[Start of section]
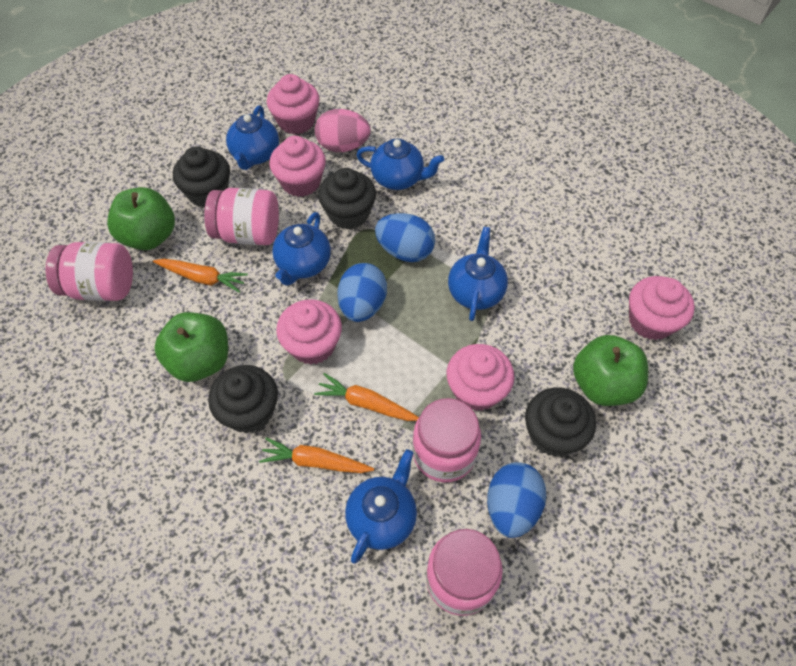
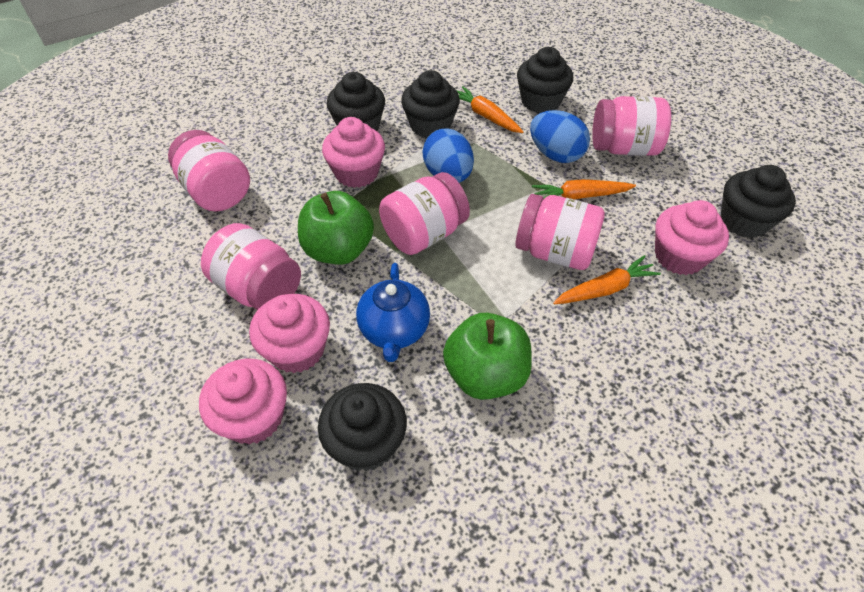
black cupcake: 4 -> 5
blue egg: 3 -> 2
blue teapot: 5 -> 1
green apple: 3 -> 2
pink cupcake: 5 -> 4
pink egg: 1 -> 0
pink jar: 4 -> 5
[End of section]
[INSTRUCTIONS FOR THE TASK] Transcribe the lines above exactly, setting aside any picture among them.

[TASK OUTPUT]
black cupcake: 4 -> 5
blue egg: 3 -> 2
blue teapot: 5 -> 1
green apple: 3 -> 2
pink cupcake: 5 -> 4
pink egg: 1 -> 0
pink jar: 4 -> 5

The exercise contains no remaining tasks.